◆ Task brief
Starting at the first line of the records below, reproduce every line up to and including the line with "none -> green cone D4 level 1", but leave out all pictures.

Excerpts from a dataset
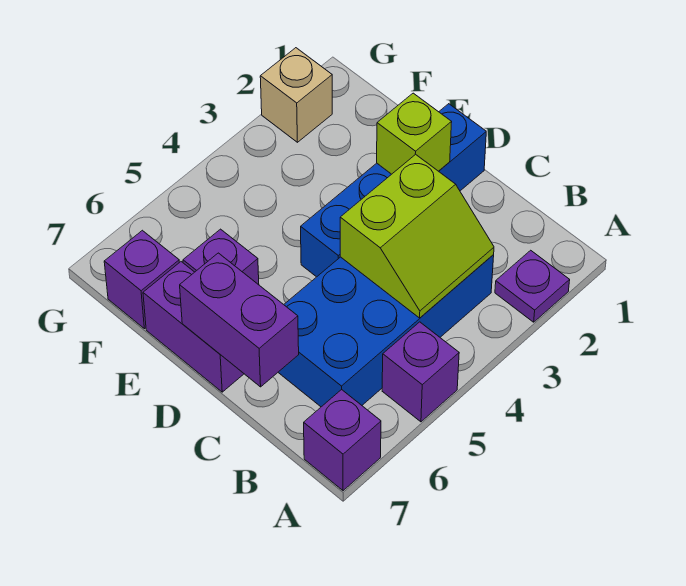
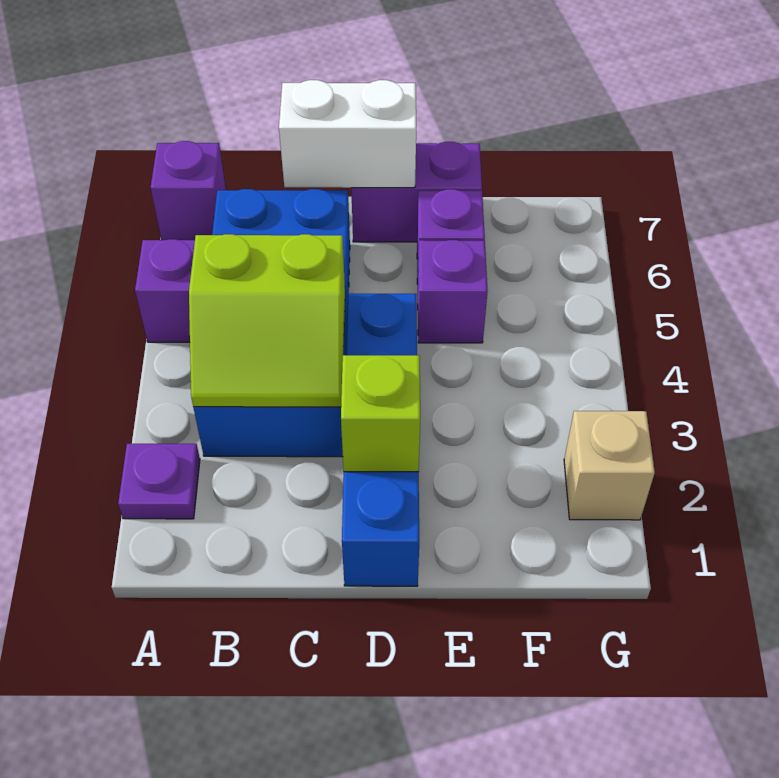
lime slope B3:C4 level 2 top C -> lime slope B3:C4 level 2 top 4
purple brick C7:D7 level 2 -> white brick C7:D7 level 2
purple brick F7 level 1 -> purple brick E5 level 1

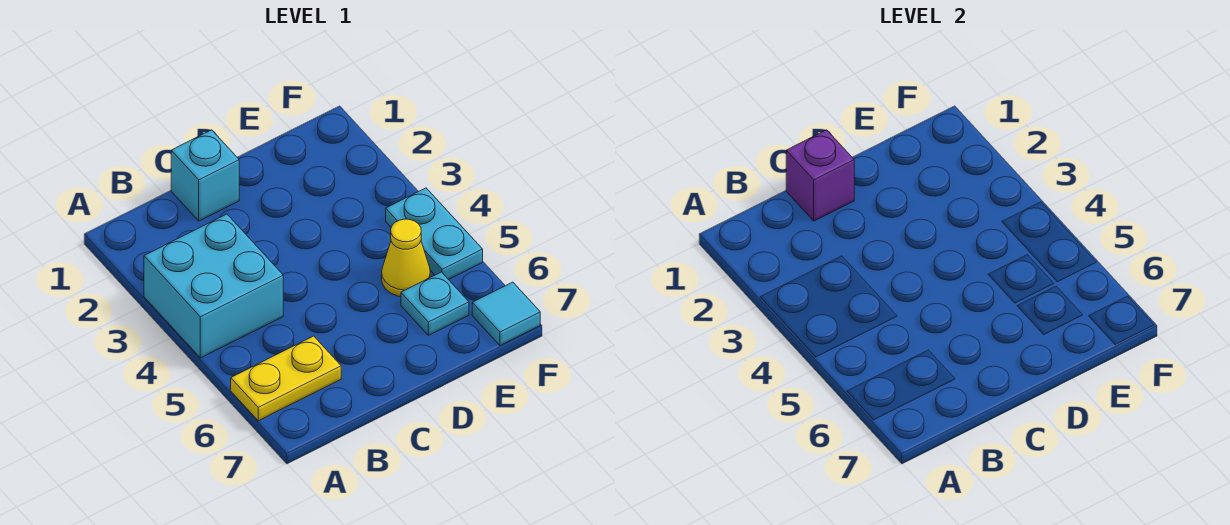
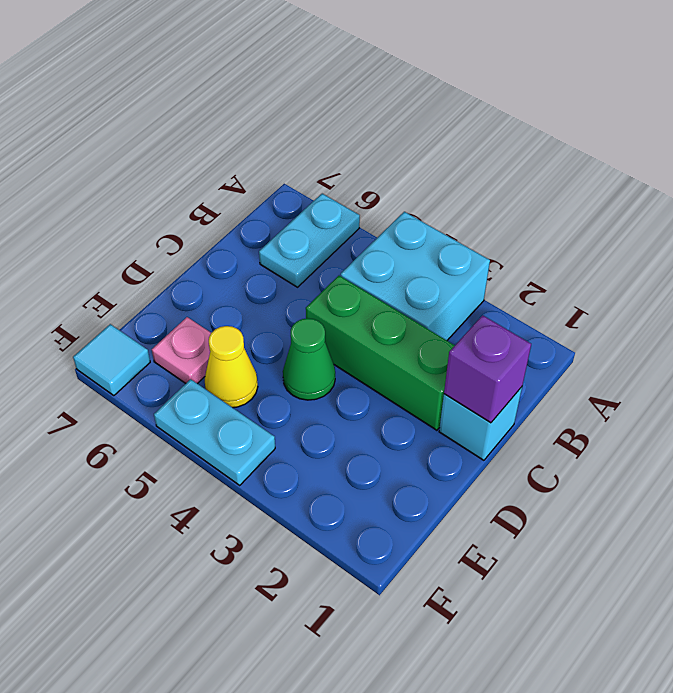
yellow plate A6:B6 level 1 -> cyan plate A6:B6 level 1
none -> green brick C2:C4 level 1
none -> green cone D4 level 1
cyan plate E6 level 1 -> pink plate E6 level 1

◆ Response
lime slope B3:C4 level 2 top C -> lime slope B3:C4 level 2 top 4
purple brick C7:D7 level 2 -> white brick C7:D7 level 2
purple brick F7 level 1 -> purple brick E5 level 1

yellow plate A6:B6 level 1 -> cyan plate A6:B6 level 1
none -> green brick C2:C4 level 1
none -> green cone D4 level 1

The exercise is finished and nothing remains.